- **Information supplied**:
##############################

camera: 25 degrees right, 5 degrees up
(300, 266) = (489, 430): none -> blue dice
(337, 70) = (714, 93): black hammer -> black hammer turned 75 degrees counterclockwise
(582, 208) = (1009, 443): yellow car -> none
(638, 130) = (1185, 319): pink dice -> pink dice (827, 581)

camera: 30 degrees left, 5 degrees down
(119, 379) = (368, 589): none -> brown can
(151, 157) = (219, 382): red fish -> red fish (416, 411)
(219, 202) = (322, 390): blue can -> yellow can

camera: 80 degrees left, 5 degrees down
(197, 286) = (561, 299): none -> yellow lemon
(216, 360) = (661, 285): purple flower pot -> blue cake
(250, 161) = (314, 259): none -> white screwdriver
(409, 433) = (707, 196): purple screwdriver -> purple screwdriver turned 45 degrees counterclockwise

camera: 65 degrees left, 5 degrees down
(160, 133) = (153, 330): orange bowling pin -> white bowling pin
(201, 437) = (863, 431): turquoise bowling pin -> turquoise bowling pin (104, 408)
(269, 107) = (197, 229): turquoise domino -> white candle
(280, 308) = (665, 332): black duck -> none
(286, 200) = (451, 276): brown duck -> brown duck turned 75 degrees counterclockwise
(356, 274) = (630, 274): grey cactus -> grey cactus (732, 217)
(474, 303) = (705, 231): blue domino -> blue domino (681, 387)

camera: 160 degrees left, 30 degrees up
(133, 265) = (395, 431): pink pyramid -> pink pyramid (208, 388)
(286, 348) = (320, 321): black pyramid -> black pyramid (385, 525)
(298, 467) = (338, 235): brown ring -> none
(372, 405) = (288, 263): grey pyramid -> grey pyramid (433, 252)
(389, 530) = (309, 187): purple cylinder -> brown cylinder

##############################

- **Your assignment**:
The answer must be an exact copy of every entry.

- **Solved exercise**:
camera: 25 degrees right, 5 degrees up
(300, 266) = (489, 430): none -> blue dice
(337, 70) = (714, 93): black hammer -> black hammer turned 75 degrees counterclockwise
(582, 208) = (1009, 443): yellow car -> none
(638, 130) = (1185, 319): pink dice -> pink dice (827, 581)

camera: 30 degrees left, 5 degrees down
(119, 379) = (368, 589): none -> brown can
(151, 157) = (219, 382): red fish -> red fish (416, 411)
(219, 202) = (322, 390): blue can -> yellow can

camera: 80 degrees left, 5 degrees down
(197, 286) = (561, 299): none -> yellow lemon
(216, 360) = (661, 285): purple flower pot -> blue cake
(250, 161) = (314, 259): none -> white screwdriver
(409, 433) = (707, 196): purple screwdriver -> purple screwdriver turned 45 degrees counterclockwise

camera: 65 degrees left, 5 degrees down
(160, 133) = (153, 330): orange bowling pin -> white bowling pin
(201, 437) = (863, 431): turquoise bowling pin -> turquoise bowling pin (104, 408)
(269, 107) = (197, 229): turquoise domino -> white candle
(280, 308) = (665, 332): black duck -> none
(286, 200) = (451, 276): brown duck -> brown duck turned 75 degrees counterclockwise
(356, 274) = (630, 274): grey cactus -> grey cactus (732, 217)
(474, 303) = (705, 231): blue domino -> blue domino (681, 387)

camera: 160 degrees left, 30 degrees up
(133, 265) = (395, 431): pink pyramid -> pink pyramid (208, 388)
(286, 348) = (320, 321): black pyramid -> black pyramid (385, 525)
(298, 467) = (338, 235): brown ring -> none
(372, 405) = (288, 263): grey pyramid -> grey pyramid (433, 252)
(389, 530) = (309, 187): purple cylinder -> brown cylinder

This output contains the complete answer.